▶ _AIM OF THE TASK_
Return all lines from the entries below in which the word "cyan" is present.

MATERIAL FOR THE TASK section start

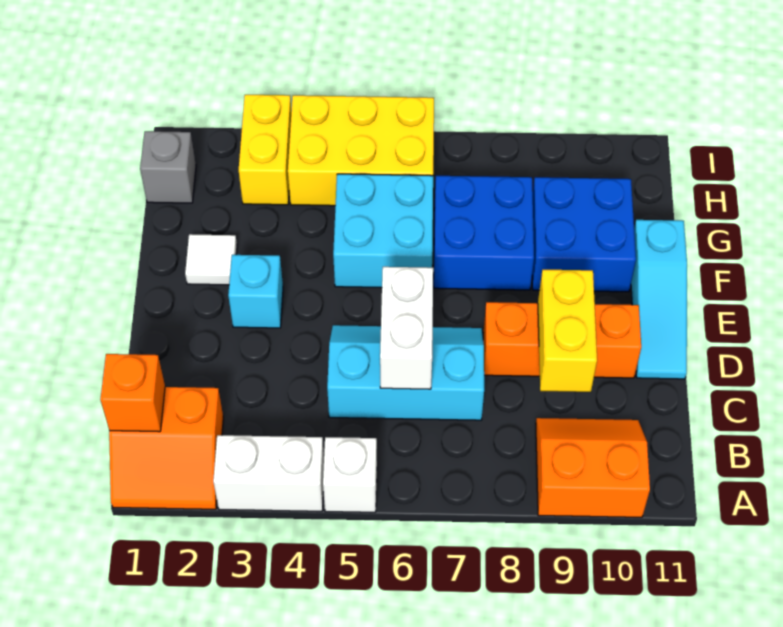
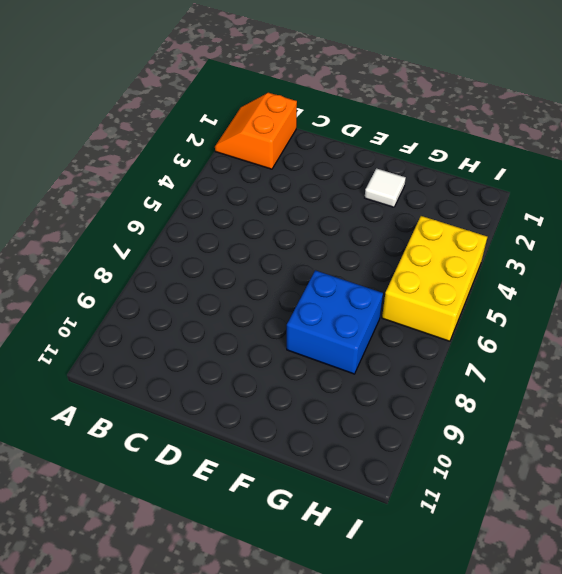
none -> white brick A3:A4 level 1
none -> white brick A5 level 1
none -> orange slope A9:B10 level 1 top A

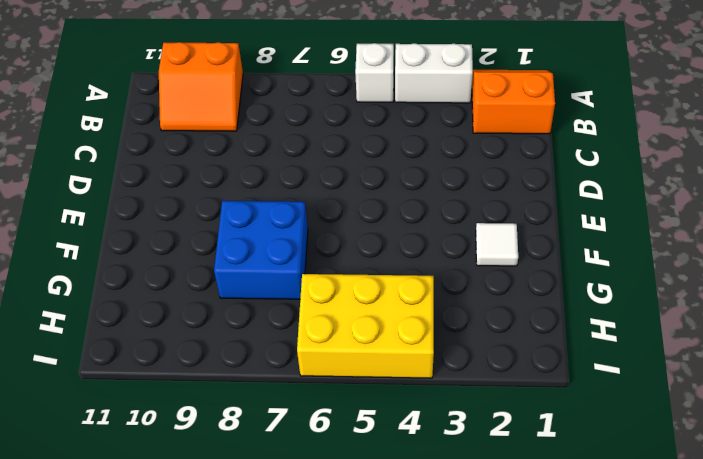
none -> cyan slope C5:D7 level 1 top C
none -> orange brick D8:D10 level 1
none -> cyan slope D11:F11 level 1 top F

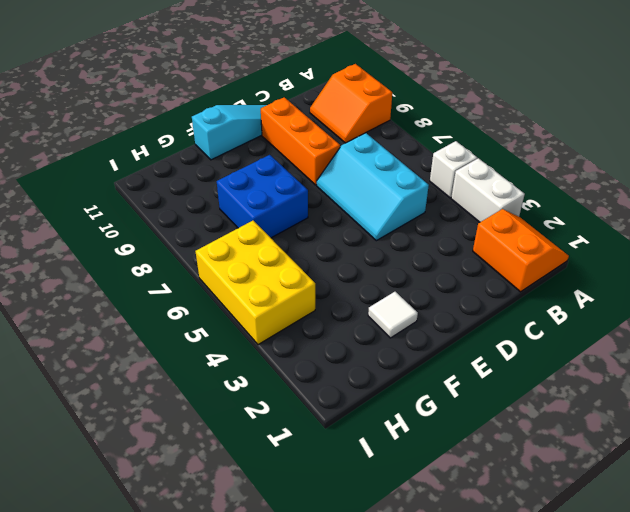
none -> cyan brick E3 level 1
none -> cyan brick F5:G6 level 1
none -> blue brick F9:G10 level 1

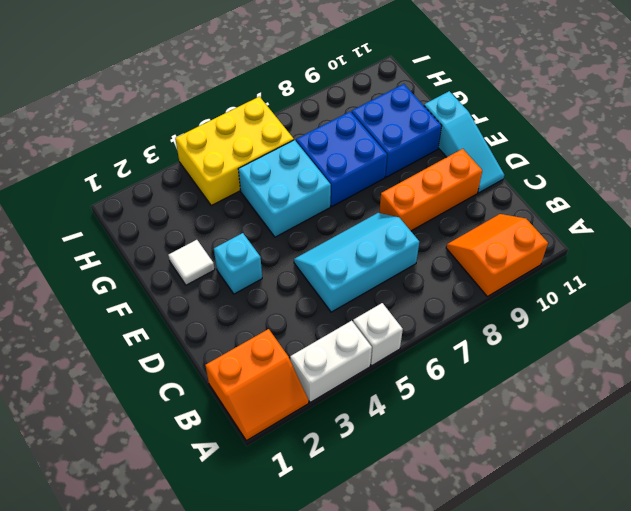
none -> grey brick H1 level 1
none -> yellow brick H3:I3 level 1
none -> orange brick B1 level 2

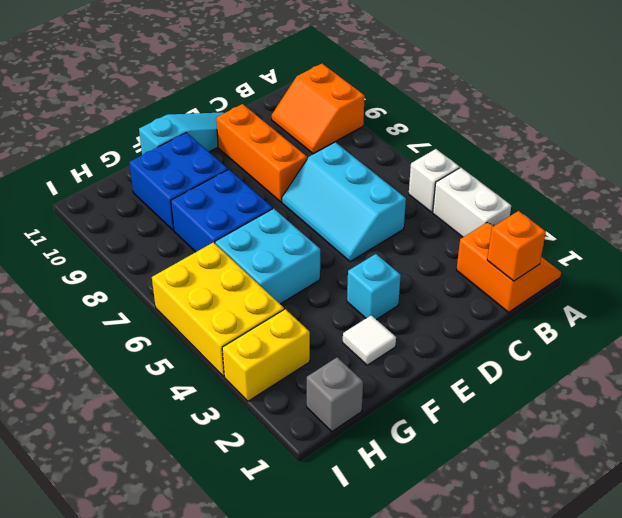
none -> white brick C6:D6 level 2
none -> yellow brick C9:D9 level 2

MATERIAL FOR THE TASK section end
MATERIAL FOR THE TASK section start

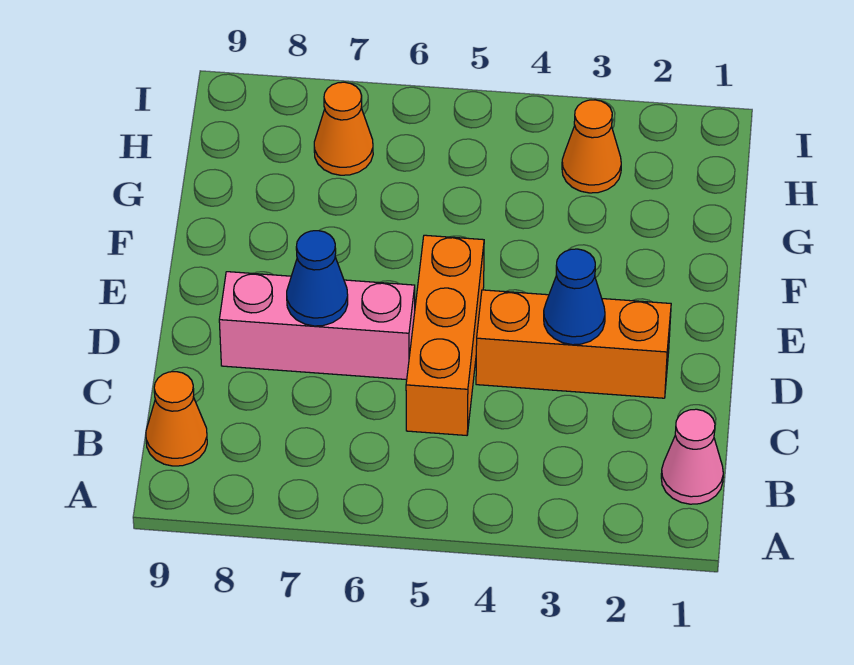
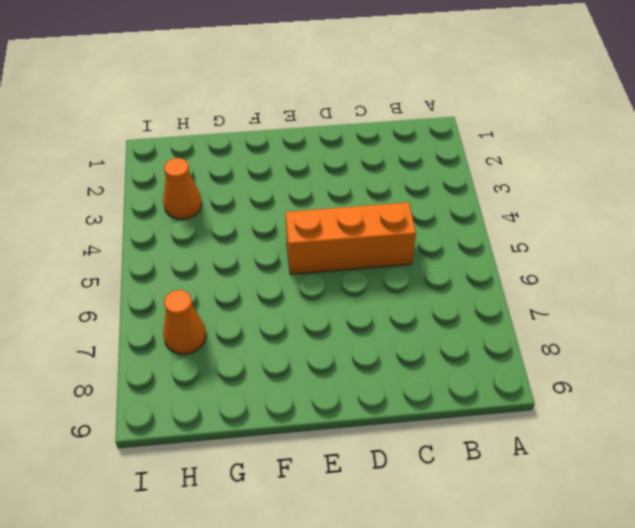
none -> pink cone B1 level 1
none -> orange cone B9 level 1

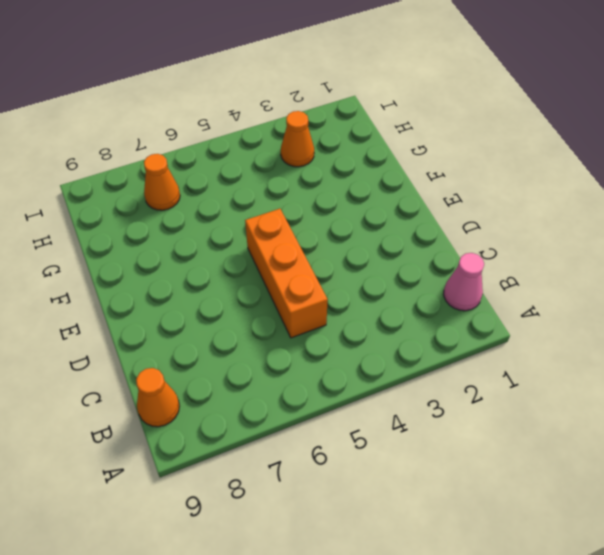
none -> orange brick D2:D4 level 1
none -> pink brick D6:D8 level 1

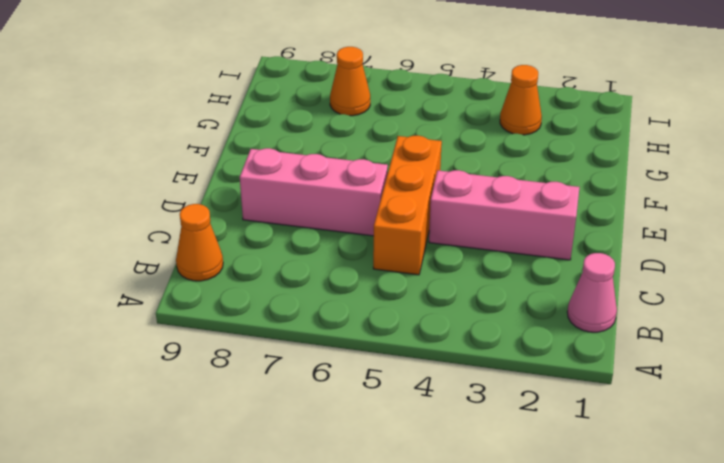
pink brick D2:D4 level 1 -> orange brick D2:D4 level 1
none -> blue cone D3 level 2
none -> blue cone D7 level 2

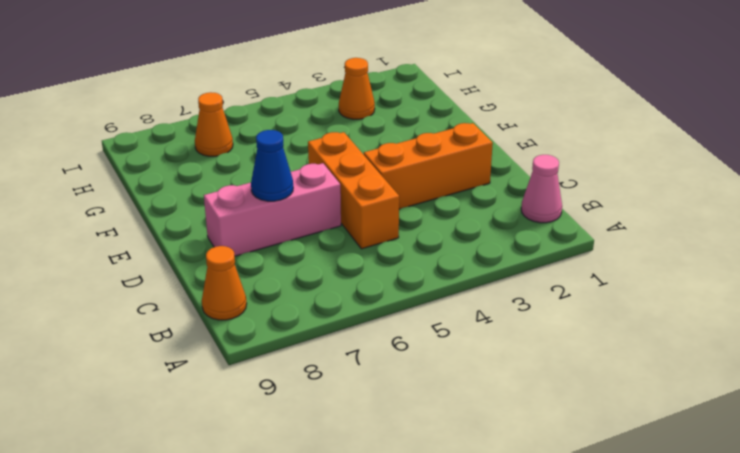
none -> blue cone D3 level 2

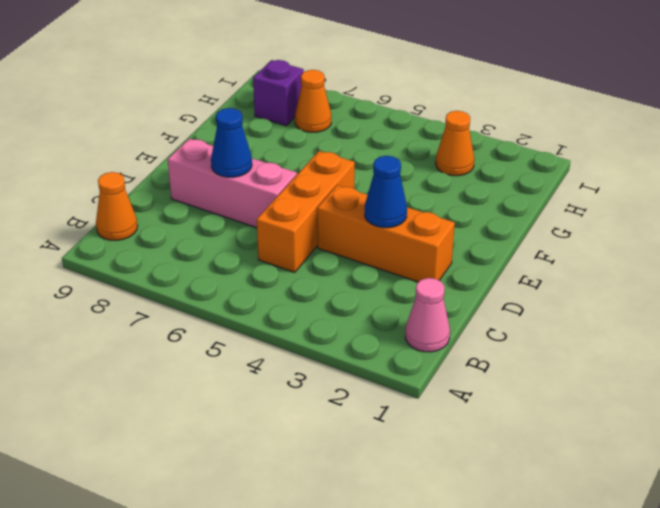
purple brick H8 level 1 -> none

MATERIAL FOR THE TASK section end
MATERIAL FOR THE TASK section start

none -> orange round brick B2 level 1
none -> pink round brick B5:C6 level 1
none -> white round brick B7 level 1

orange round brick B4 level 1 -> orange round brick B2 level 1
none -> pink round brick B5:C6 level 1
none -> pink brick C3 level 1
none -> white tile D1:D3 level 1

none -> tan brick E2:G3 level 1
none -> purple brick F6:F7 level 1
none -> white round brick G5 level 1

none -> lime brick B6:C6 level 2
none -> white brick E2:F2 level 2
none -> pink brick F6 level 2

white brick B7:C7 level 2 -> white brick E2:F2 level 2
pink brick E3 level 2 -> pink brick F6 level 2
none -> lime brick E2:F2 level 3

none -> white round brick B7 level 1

MATERIAL FOR THE TASK section end

▶ _OUTPUT BELOW_
none -> cyan slope C5:D7 level 1 top C
none -> cyan slope D11:F11 level 1 top F
none -> cyan brick E3 level 1
none -> cyan brick F5:G6 level 1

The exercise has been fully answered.